● REQUEST
Transcribe all records verbatim.

(Extracted data entries)
* * * * * * *

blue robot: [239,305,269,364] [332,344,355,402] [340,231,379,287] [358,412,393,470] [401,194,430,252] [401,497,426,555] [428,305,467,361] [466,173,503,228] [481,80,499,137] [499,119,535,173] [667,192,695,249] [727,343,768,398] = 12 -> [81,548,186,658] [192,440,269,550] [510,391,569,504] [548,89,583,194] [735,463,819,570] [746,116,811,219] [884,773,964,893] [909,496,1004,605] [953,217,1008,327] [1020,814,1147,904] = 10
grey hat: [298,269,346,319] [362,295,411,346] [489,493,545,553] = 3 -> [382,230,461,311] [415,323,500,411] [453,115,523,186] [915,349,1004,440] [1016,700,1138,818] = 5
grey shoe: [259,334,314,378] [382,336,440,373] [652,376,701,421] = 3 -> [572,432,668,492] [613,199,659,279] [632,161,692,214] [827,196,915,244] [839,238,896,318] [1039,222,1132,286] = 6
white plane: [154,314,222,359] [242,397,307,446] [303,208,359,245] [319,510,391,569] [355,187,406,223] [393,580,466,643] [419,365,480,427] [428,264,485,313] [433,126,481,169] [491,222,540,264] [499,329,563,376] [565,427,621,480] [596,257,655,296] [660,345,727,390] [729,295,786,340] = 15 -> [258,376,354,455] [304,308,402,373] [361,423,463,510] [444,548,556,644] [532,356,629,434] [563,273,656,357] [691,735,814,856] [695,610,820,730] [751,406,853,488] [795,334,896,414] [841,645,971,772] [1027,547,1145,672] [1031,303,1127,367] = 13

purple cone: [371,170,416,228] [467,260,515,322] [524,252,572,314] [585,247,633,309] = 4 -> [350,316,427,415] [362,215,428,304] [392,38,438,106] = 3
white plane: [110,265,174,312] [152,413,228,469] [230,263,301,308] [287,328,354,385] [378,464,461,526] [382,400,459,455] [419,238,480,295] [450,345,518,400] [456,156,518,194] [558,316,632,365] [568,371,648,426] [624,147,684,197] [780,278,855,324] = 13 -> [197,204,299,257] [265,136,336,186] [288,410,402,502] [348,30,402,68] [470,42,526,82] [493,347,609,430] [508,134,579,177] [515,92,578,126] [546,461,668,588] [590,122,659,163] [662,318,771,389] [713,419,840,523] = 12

* * * * * * *

● RESULT OF THIS EXERCISE
blue robot: [239,305,269,364] [332,344,355,402] [340,231,379,287] [358,412,393,470] [401,194,430,252] [401,497,426,555] [428,305,467,361] [466,173,503,228] [481,80,499,137] [499,119,535,173] [667,192,695,249] [727,343,768,398] = 12 -> [81,548,186,658] [192,440,269,550] [510,391,569,504] [548,89,583,194] [735,463,819,570] [746,116,811,219] [884,773,964,893] [909,496,1004,605] [953,217,1008,327] [1020,814,1147,904] = 10
grey hat: [298,269,346,319] [362,295,411,346] [489,493,545,553] = 3 -> [382,230,461,311] [415,323,500,411] [453,115,523,186] [915,349,1004,440] [1016,700,1138,818] = 5
grey shoe: [259,334,314,378] [382,336,440,373] [652,376,701,421] = 3 -> [572,432,668,492] [613,199,659,279] [632,161,692,214] [827,196,915,244] [839,238,896,318] [1039,222,1132,286] = 6
white plane: [154,314,222,359] [242,397,307,446] [303,208,359,245] [319,510,391,569] [355,187,406,223] [393,580,466,643] [419,365,480,427] [428,264,485,313] [433,126,481,169] [491,222,540,264] [499,329,563,376] [565,427,621,480] [596,257,655,296] [660,345,727,390] [729,295,786,340] = 15 -> [258,376,354,455] [304,308,402,373] [361,423,463,510] [444,548,556,644] [532,356,629,434] [563,273,656,357] [691,735,814,856] [695,610,820,730] [751,406,853,488] [795,334,896,414] [841,645,971,772] [1027,547,1145,672] [1031,303,1127,367] = 13

purple cone: [371,170,416,228] [467,260,515,322] [524,252,572,314] [585,247,633,309] = 4 -> [350,316,427,415] [362,215,428,304] [392,38,438,106] = 3
white plane: [110,265,174,312] [152,413,228,469] [230,263,301,308] [287,328,354,385] [378,464,461,526] [382,400,459,455] [419,238,480,295] [450,345,518,400] [456,156,518,194] [558,316,632,365] [568,371,648,426] [624,147,684,197] [780,278,855,324] = 13 -> [197,204,299,257] [265,136,336,186] [288,410,402,502] [348,30,402,68] [470,42,526,82] [493,347,609,430] [508,134,579,177] [515,92,578,126] [546,461,668,588] [590,122,659,163] [662,318,771,389] [713,419,840,523] = 12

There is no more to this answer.